--- Data extract ---
'''
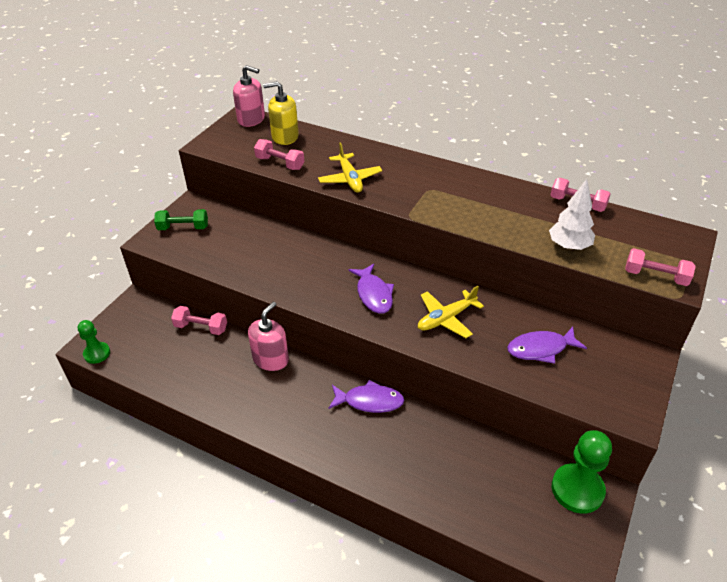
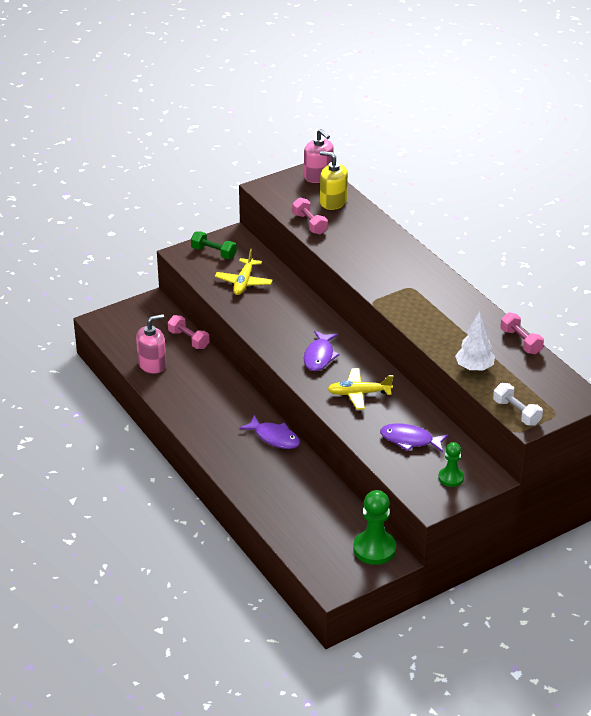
camera: 30 degrees right, 5 degrees down
(97, 353) = (102, 329): green pawn -> green pawn (451, 478)
(271, 359) = (224, 381): pink soap dispenser -> pink soap dispenser (152, 364)
(350, 179) = (354, 256): yellow plane -> yellow plane (244, 282)
(655, 276) = (516, 412): pink dumbbell -> white dumbbell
'''
--- Your instructions ---
When you print the records above, keep them exact and leave out the pictures.

--- Completed task ---
camera: 30 degrees right, 5 degrees down
(97, 353) = (102, 329): green pawn -> green pawn (451, 478)
(271, 359) = (224, 381): pink soap dispenser -> pink soap dispenser (152, 364)
(350, 179) = (354, 256): yellow plane -> yellow plane (244, 282)
(655, 276) = (516, 412): pink dumbbell -> white dumbbell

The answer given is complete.